* [STATED PROBLEM]: Gather every line below that contains the string "kern". Case counts.

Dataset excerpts
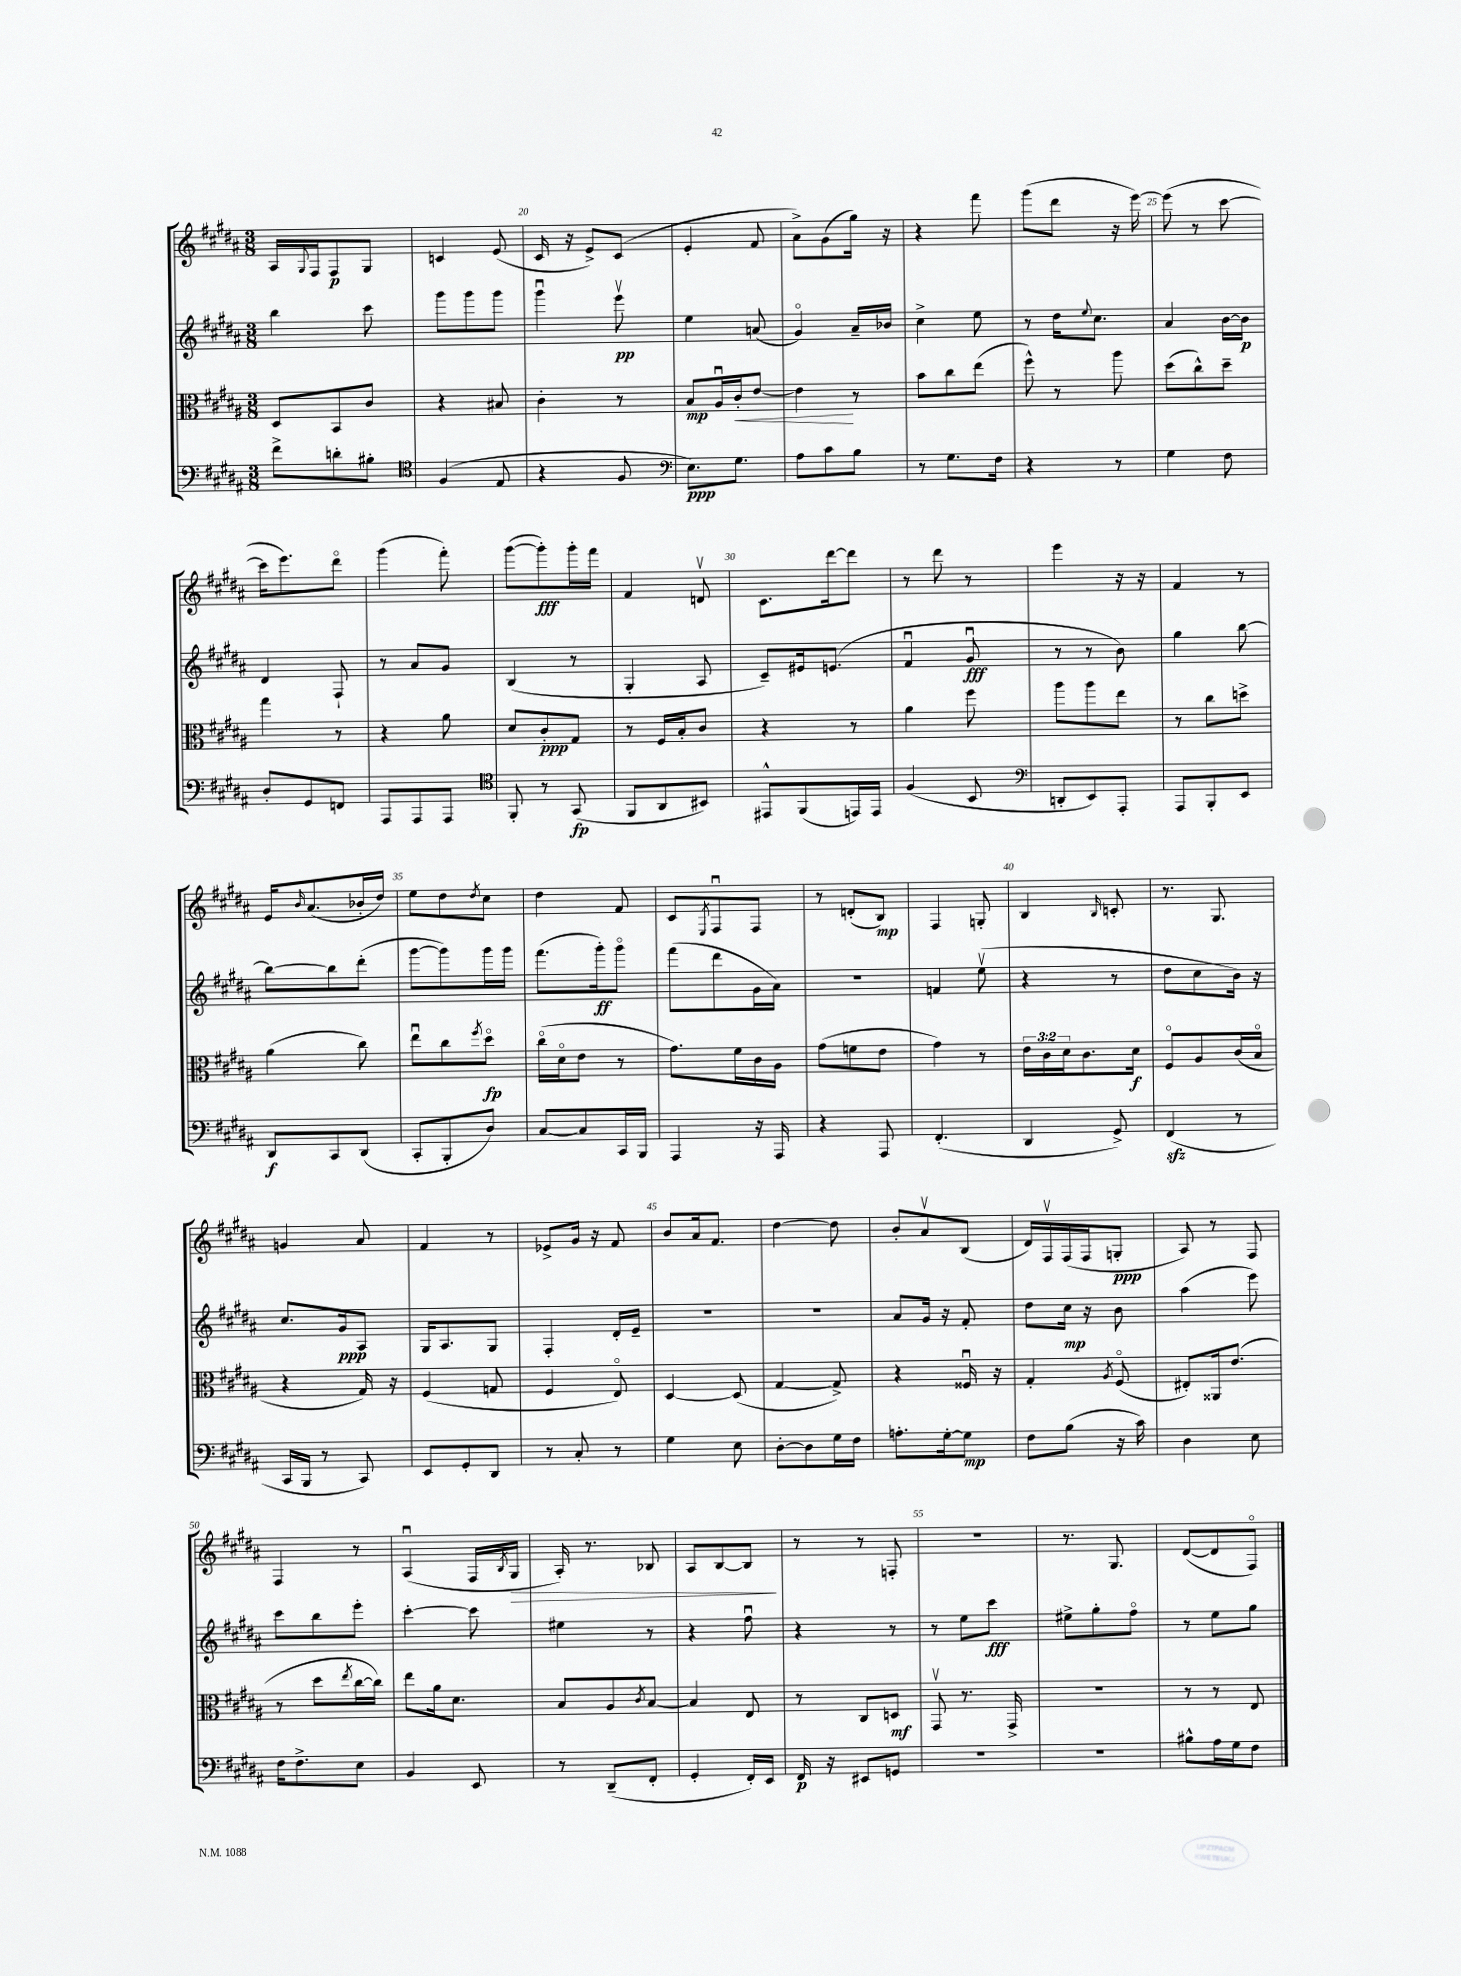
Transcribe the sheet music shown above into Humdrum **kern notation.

**kern	**dynam	**kern	**dynam	**kern	**dynam	**kern	**dynam
*part4	*part4	*part3	*part3	*part2	*part2	*part1	*part1
*staff4	*staff4	*staff3	*staff3	*staff2	*staff2	*staff1	*staff1
*clefF4	*	*clefC3	*	*clefG2	*	*clefG2	*
*k[f#c#g#d#a#]	*	*k[f#c#g#d#a#]	*	*k[f#c#g#d#a#]	*	*k[f#c#g#d#a#]	*
*M3/8	*	*M3/8	*	*M3/8	*	*M3/8	*
=18	=18	=18	=18	=18	=18	=18	=18
8f#^\L	.	8D#/L	.	4bb\	.	16A#/LL	.
.	.	.	.	.	.	8qqG#/	.
.	.	.	.	.	.	16F#/J	.
8dn'\	.	8BB/	.	.	.	8F#/	p
8B#X'\J	.	8c#/J	.	8ccc#\	.	8G#/J	.
=19	=19	=19	=19	=19	=19	=19	=19
*clefC4	*	*	*	*	*	*	*
(4F#/	.	4r	.	8ggg#\L	.	4cn/	.
.	.	.	.	8ggg#\	.	.	.
8E/	.	8B#X/	.	8ggg#\J	.	(8e/	.
=20	=20	=20	=20	=20	=20	=20	=20
4r	.	4c#'\	.	4ggg#u\	.	16c#/	.
.	.	.	.	.	.	16r	.
.	.	.	.	.	.	8e^/L)	.
8F#/	.	8r	.	8eeev\	pp	(8c#/J	.
=21	=21	=21	=21	=21	=21	=21	=21
*clefF4	*	*	*	*	*	*	*
8.E\L)	ppp	8B/L	mp	4ee\	.	4e'/	.
.	.	16A#u/L	.	.	.	.	.
!	!	!	!LO:HP:b	!	!	!	!
8.G#\J	.	16c#'/J	<	.	.	.	.
.	.	[8e/J	.	(8an/	.	8f#/	.
=22	=22	=22	=22	=22	=22	=22	=22
8A#\L	.	4e\]	.	4g#/)	.	8a#^\L)	.
8c#\	.	.	.	.	.	(8g#\	.
8B\J	.	8r	[	16a#~/LL	.	16gg#\Jk)	.
.	.	.	.	16b-X/JJ	.	16r	.
=23	=23	=23	=23	=23	=23	=23	=23
8r	.	8b\L	.	4cc#^\	.	4r	.
8.G#\L	.	8cc#\	.	.	.	.	.
.	.	(8ee\J	.	8ee\	.	8fff#\	.
16F#\Jk	.	.	.	.	.	.	.
=24	=24	=24	=24	=24	=24	=24	=24
4r	.	8ff#^^\)	.	8r	.	(8ggg#\L	.
.	.	8r	.	16dd#\KL	.	8ddd#\J	.
.	.	.	.	8qqee/	.	.	.
.	.	.	.	8.cc#\J	.	.	.
8r	.	8aa#\	.	.	.	16r	.
.	.	.	.	.	.	[16eee\)	.
=25	=25	=25	=25	=25	=25	=25	=25
4G#\	.	(8dd#\L	.	4a#/	.	(8eee\]	.
.	.	8cc#^^\)	.	.	.	8r	.
8F#\	.	8dd#~\J	.	[16b\LL	.	[8ccc#\	.
.	.	.	.	16b\JJ]	p	.	.
!!LO:LB:g=z
=26	=26	=26	=26	=26	=26	=26	=26
8D#'/L	.	4gg#\	.	4d#/	.	16ccc#\KL]	.
.	.	.	.	.	.	8.eee\)	.
8GG#/	.	.	.	.	.	.	.
8FFn/J	.	8r	.	8F#`/	.	8ddd#\J	.
=27	=27	=27	=27	=27	=27	=27	=27
8AAA#/L	.	4r	.	8r	.	(4ggg#\	.
8AAA#/	.	.	.	8a#/L	.	.	.
8AAA#/J	.	8a#\	.	8g#/J	.	8fff#'\)	.
=28	=28	=28	=28	=28	=28	=28	=28
*clefC4	*	*	*	*	*	*	*
8FF#'/	.	8d#/L	.	(4B/	.	([8ggg#\L	.
8r	.	8c#'/	ppp	.	.	8ggg#'\])	fff
(8GG#/	fp	8G#/J	.	8r	.	16ggg#'\L	.
.	.	.	.	.	.	16fff#\JJ	.
=29	=29	=29	=29	=29	=29	=29	=29
8FF#/L	.	8r	.	4G#'/	.	4f#/	.
8AA#/	.	16F#/LL	.	.	.	.	.
.	.	16B'/J	.	.	.	.	.
8BB#X/J)	.	8c#/J	.	8A#/	.	8dnv/	.
=30	=30	=30	=30	=30	=30	=30	=30
8EE#X^^/L	.	4r	.	8c#~/L)	.	8.c#\L	.
(8FF#/	.	.	.	16e#X/k	.	.	.
.	.	.	.	(8.en/J	.	[16ddd#\k	.
16EEn/L)	.	8r	.	.	.	8ddd#\J]	.
16EE/JJ	.	.	.	.	.	.	.
=31	=31	=31	=31	=31	=31	=31	=31
(4F#/	.	4a#\	.	4f#u/	.	8r	.
.	.	.	.	.	.	8ddd#\	.
8BB/	.	8ff#\	.	8g#u/	fff	8r	.
=32	=32	=32	=32	=32	=32	=32	=32
*clefF4	*	*	*	*	*	*	*
8DDn'/L	.	8aa#\L	.	8r	.	4eee\	.
8EE/)	.	8aa#\	.	8r	.	.	.
8AAA#'/J	.	8ee\J	.	8b\)	.	16r	.
.	.	.	.	.	.	16r	.
=33	=33	=33	=33	=33	=33	=33	=33
8AAA#/L	.	8r	.	4gg#\	.	4f#/	.
8BBB'/	.	8cc#\L	.	.	.	.	.
8EE/J	.	8ddn^\J	.	[8bb\	.	8r	.
!!LO:LB:g=z
=34	=34	=34	=34	=34	=34	=34	=34
8DD#/L	f	(4a#\	.	8bb\L_	.	16e/KL	.
.	.	.	.	.	.	16qqb/	.
.	.	.	.	.	.	(8.a#/	.
8CC#/	.	.	.	8bb\]	.	.	.
(8DD#/J	.	8cc#\)	.	(8ddd#'\J	.	16b-X'/L	.
.	.	.	.	.	.	16dd#/JJ)	.
=35	=35	=35	=35	=35	=35	=35	=35
8CC#'/L	.	8eeu\L	.	[8ggg#\L	.	8ee\L	.
8BBB'/	.	8cc#\	.	8ggg#\])	.	8dd#\	.
.	.	8qff#/	.	.	.	8qdd#/	.
8D#/J)	.	8dd#\J	fp	16ggg#\L	.	8cc#\J	.
.	.	.	.	16ggg#\JJ	.	.	.
=36	=36	=36	=36	=36	=36	=36	=36
[8C#/L	.	(16cc#\LL	.	(8.fff#\L	.	4dd#\	.
.	.	16d#\J	.	.	.	.	.
8C#/]	.	8e\J	.	.	.	.	.
.	.	.	.	16ggg#'\k)	ff	.	.
16CC#/L	.	8r	.	8ggg#\J	.	8f#/	.
16BBB/JJ	.	.	.	.	.	.	.
=37	=37	=37	=37	=37	=37	=37	=37
4AAA#/	.	8.g#\L)	.	(8fff#\L	.	8c#/L	.
.	.	.	.	.	.	8qE/	.
.	.	.	.	8ddd#\	.	8F#u/	.
.	.	16f#\L	.	.	.	.	.
16r	.	16c#\	.	16g#\L	.	8F#/J	.
16AAA#/	.	16A#\JJ	.	16a#\JJ)	.	.	.
=38	=38	=38	=38	=38	=38	=38	=38
4r	.	(8g#\L	.	4.r	.	8r	.
.	.	8fn\	.	.	.	(8dn'/L	.
8AAA#/	.	8e\J	.	.	.	8B/J)	mp
=39	=39	=39	=39	=39	=39	=39	=39
(4.FF#'/	.	4g#\)	.	4fn/	.	4F#/	.
.	.	8r	.	(8eev\	.	8Gn'/	.
=40	=40	=40	=40	=40	=40	=40	=40
4DD#/	.	24e\LL	.	4r	.	4B/	.
.	.	24c#\	.	.	.	.	.
.	.	24d#\J	.	.	.	.	.
.	.	8.c#\	.	.	.	.	.
.	.	.	.	.	.	16qqB/	.
8GG#^/)	.	.	.	8r	.	8cn'/	.
.	.	16d#\Jk	f	.	.	.	.
=41	=41	=41	=41	=41	=41	=41	=41
(4FF#zz/	.	8F#/L	.	8dd#\L	.	8.r	.
.	.	8A#/	.	8cc#\	.	.	.
.	.	.	.	.	.	8.G#/	.
8r	.	(16c#/L	.	16b\Jk)	.	.	.
.	.	16B/JJ	.	16r	.	.	.
!!LO:LB:g=z
=42	=42	=42	=42	=42	=42	=42	=42
16CC#/LL	.	4r	.	8.cc#/L	.	4gn/	.
16BBB/JJ	.	.	.	.	.	.	.
8r	.	.	.	.	.	.	.
.	.	.	.	16g#/k	ppp	.	.
8CC#/)	.	16G#/)	.	8A#/J	.	8a#/	.
.	.	16r	.	.	.	.	.
=43	=43	=43	=43	=43	=43	=43	=43
8EE/L	.	(4F#/	.	16G#/KL	.	4f#/	.
.	.	.	.	8.A#/	.	.	.
8GG#'/	.	.	.	.	.	.	.
8DD#/J	.	8Gn/	.	8G#/J	.	8r	.
=44	=44	=44	=44	=44	=44	=44	=44
8r	.	4F#/	.	4F#'/	.	8e-X^/L	.
8C#'/	.	.	.	.	.	16g#/Jk	.
.	.	.	.	.	.	16r	.
8r	.	8E/)	.	16d#'/LL	.	8f#/	.
.	.	.	.	16e~/JJ	.	.	.
=45	=45	=45	=45	=45	=45	=45	=45
4G#\	.	[4D#/	.	4.r	.	8b/L	.
.	.	.	.	.	.	16a#/k	.
.	.	.	.	.	.	8.f#/J	.
8E\	.	(8D#/]	.	.	.	.	.
=46	=46	=46	=46	=46	=46	=46	=46
[8D#'\L	.	[4G#/	.	4.r	.	[4dd#\	.
8D#\]	.	.	.	.	.	.	.
16G#\L	.	8G#^/])	.	.	.	8dd#\]	.
16F#\JJ	.	.	.	.	.	.	.
=47	=47	=47	=47	=47	=47	=47	=47
8.An'\L	.	4r	.	8a#/L	.	8b'/L	.
.	.	.	.	16g#/Jk	.	8a#v/	.
[16G#'\k	.	.	.	16r	.	.	.
8G#\J]	mp	16F##Xu/	.	8f#'/	.	(8B/J	.
.	.	16r	.	.	.	.	.
=48	=48	=48	=48	=48	=48	=48	=48
8F#\L	.	4G#'/	.	8dd#\L	.	16d#/LL)	.
.	.	.	.	.	.	16F#v/	.
(8B\J	.	.	.	16cc#\Jk	mp	(16F#/	.
.	.	.	.	16r	.	16F#/J	.
.	.	8qA#/	.	.	.	.	.
16r	.	(8F#/	.	8b\	.	8Gn'/J	ppp
16c#\)	.	.	.	.	.	.	.
=49	=49	=49	=49	=49	=49	=49	=49
4D#\	.	8E#X'/L)	.	(4aa#\	.	8A#/)	.
.	.	16AA##X/k	.	.	.	8r	.
.	.	(8.e/J	.	.	.	.	.
8E\	.	.	.	8eee\)	.	8F#/	.
!!LO:LB:g=z
=50	=50	=50	=50	=50	=50	=50	=50
16F#\KL	.	8r	.	8ccc#\L	.	4F#/	.
8.F#^\	.	.	.	.	.	.	.
.	.	8dd#\L	.	8bb\	.	.	.
.	.	8qee/	.	.	.	.	.
8E\J	.	[16cc#\L	.	8eee'\J	.	8r	.
.	.	16cc#\JJ])	.	.	.	.	.
=51	=51	=51	=51	=51	=51	=51	=51
4BB/	.	8ee\L	.	[4ccc#'\	.	(4A#u/	.
.	.	16a#\k	.	.	.	.	.
.	.	8.d#\J	.	.	.	.	.
8EE/	.	.	.	8ccc#\]	.	16F#/LL	.
.	.	.	.	.	.	8qB/	.
!	!	!	!	!	!	!	!LO:HP:b
.	.	.	.	.	.	16G#/JJ	>
=52	=52	=52	=52	=52	=52	=52	=52
8r	.	8B/L	.	4ee#X\	.	16A#'/)	.
.	.	.	.	.	.	8.r	.
(8DD#~/L	.	8A#/	.	.	.	.	.
.	.	8qc#/	.	.	.	.	.
8FF#'/J	.	[8B/J	.	8r	.	8B-X/	.
=53	=53	=53	=53	=53	=53	=53	=53
4GG#'/	.	4B/]	.	4r	.	8A#/L	.
.	.	.	.	.	.	[8B/	.
16FF#'/LL)	.	8E/	.	8ff#u\	.	8B/J]	.
16EE/JJ	.	.	.	.	.	.	.
.	.	.	.	.	.	.	]
=54	=54	=54	=54	=54	=54	=54	=54
16FF#/	p	8r	.	4r	.	8r	.
16r	.	.	.	.	.	.	.
8EE#X/L	.	8C#/L	.	.	.	8r	.
8GGn/J	.	8Dn/J	mf	8r	.	8Fn'/	.
=55	=55	=55	=55	=55	=55	=55	=55
4.r	.	8GG#v/	.	8r	.	4.r	.
.	.	8.r	.	8ee\L	.	.	.
.	.	.	.	8ccc#\J	fff	.	.
.	.	16GG#^/	.	.	.	.	.
=56	=56	=56	=56	=56	=56	=56	=56
4.r	.	4.r	.	8ee#X^\L	.	8.r	.
.	.	.	.	8gg#'\	.	.	.
.	.	.	.	.	.	8.G#/	.
.	.	.	.	8ff#\J	.	.	.
=57	=57	=57	=57	=57	=57	=57	=57
8B#X^^\L	.	8r	.	8r	.	([8d#/L	.
16A#\L	.	8r	.	8ee\L	.	8d#/]	.
16G#\J	.	.	.	.	.	.	.
8F#\J	.	8E/	.	8gg#\J	.	8F#/J)	.
==	==	==	==	==	==	==	==
*-	*-	*-	*-	*-	*-	*-	*-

* [OUTPUT]:
Transcribe the sheet music shown above into Humdrum **kern notation.
**kern	**dynam	**kern	**dynam	**kern	**dynam	**kern	**dynam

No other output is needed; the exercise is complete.